• Listed entries:
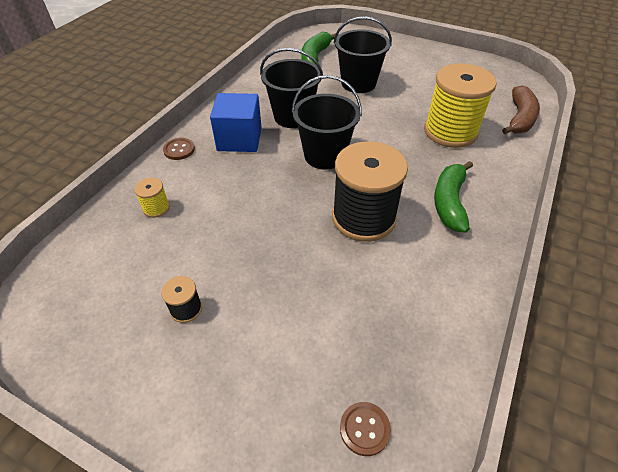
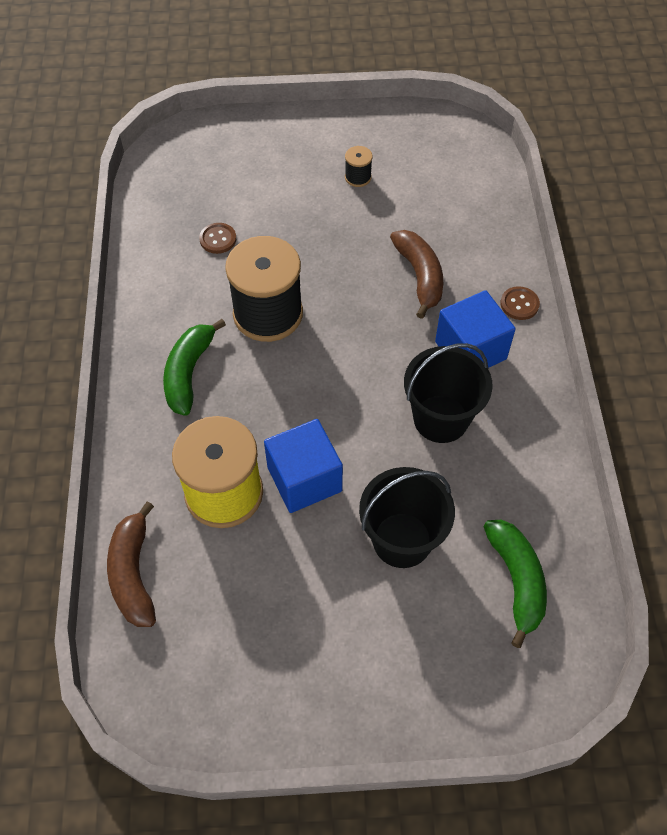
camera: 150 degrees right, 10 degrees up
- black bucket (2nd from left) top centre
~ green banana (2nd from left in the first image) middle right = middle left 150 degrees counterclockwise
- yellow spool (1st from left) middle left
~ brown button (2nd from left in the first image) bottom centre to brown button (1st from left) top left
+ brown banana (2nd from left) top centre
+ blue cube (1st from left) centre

• Task goal: Give every entry again word for word; no images belong in the copy.

• Solution to this exercise:
camera: 150 degrees right, 10 degrees up
- black bucket (2nd from left) top centre
~ green banana (2nd from left in the first image) middle right = middle left 150 degrees counterclockwise
- yellow spool (1st from left) middle left
~ brown button (2nd from left in the first image) bottom centre to brown button (1st from left) top left
+ brown banana (2nd from left) top centre
+ blue cube (1st from left) centre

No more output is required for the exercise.